(INPUT MATERIAL)

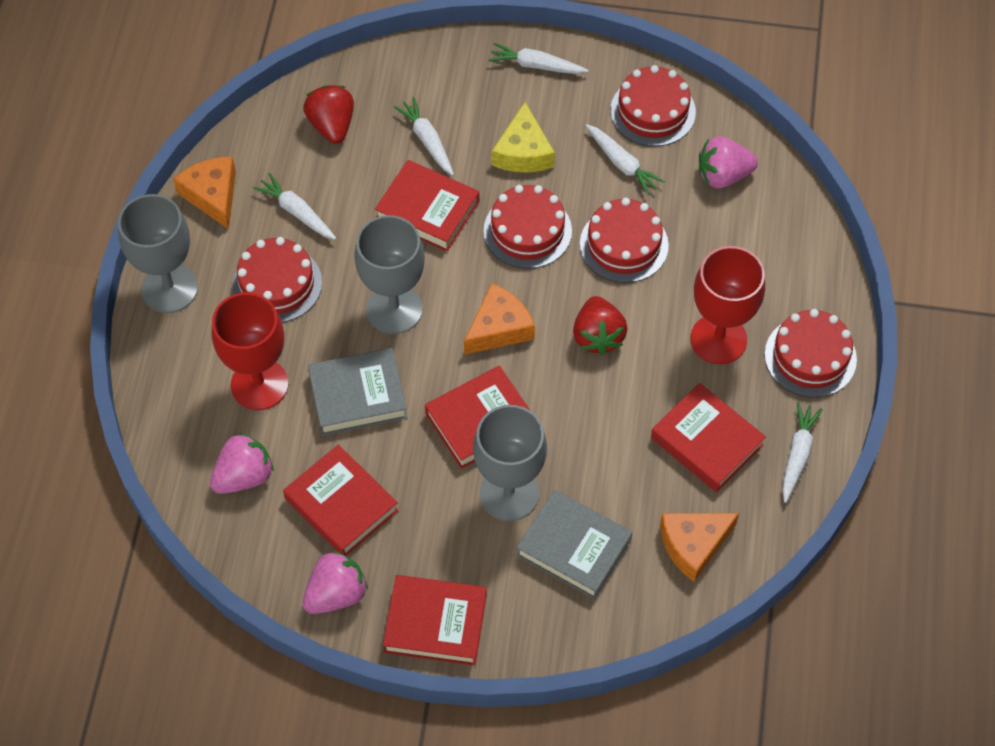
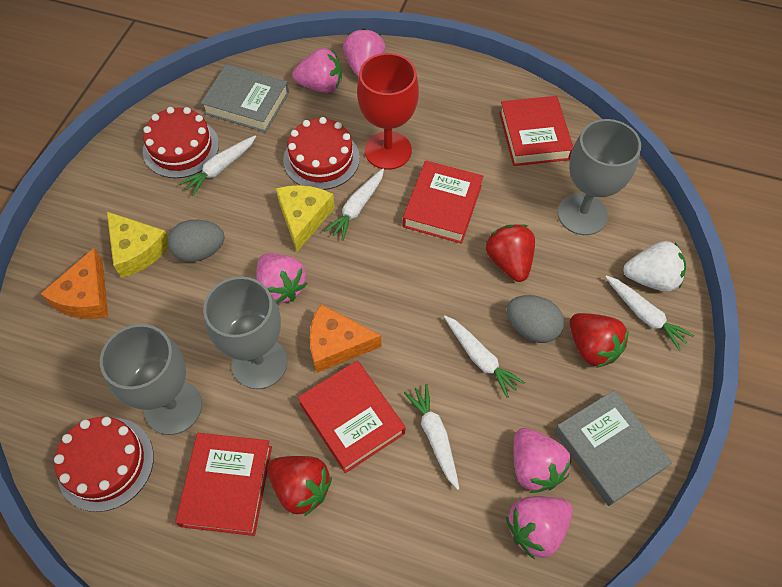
grey egg: 0 -> 2
orange cheese: 3 -> 2
pink strawberry: 3 -> 5
red book: 5 -> 4
red cake: 5 -> 3
red goblet: 2 -> 1
red strawberry: 2 -> 3
white strawberry: 0 -> 1
yellow cheese: 1 -> 2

(End INPUT MATERIAL)

INSTRUCTIONS FOR THE TASK | Each line from the one that contains "orange cheese: 3 -> 2" to the end of the data should be set down exactly, both ends included.

EXPECTED ANSWER |
orange cheese: 3 -> 2
pink strawberry: 3 -> 5
red book: 5 -> 4
red cake: 5 -> 3
red goblet: 2 -> 1
red strawberry: 2 -> 3
white strawberry: 0 -> 1
yellow cheese: 1 -> 2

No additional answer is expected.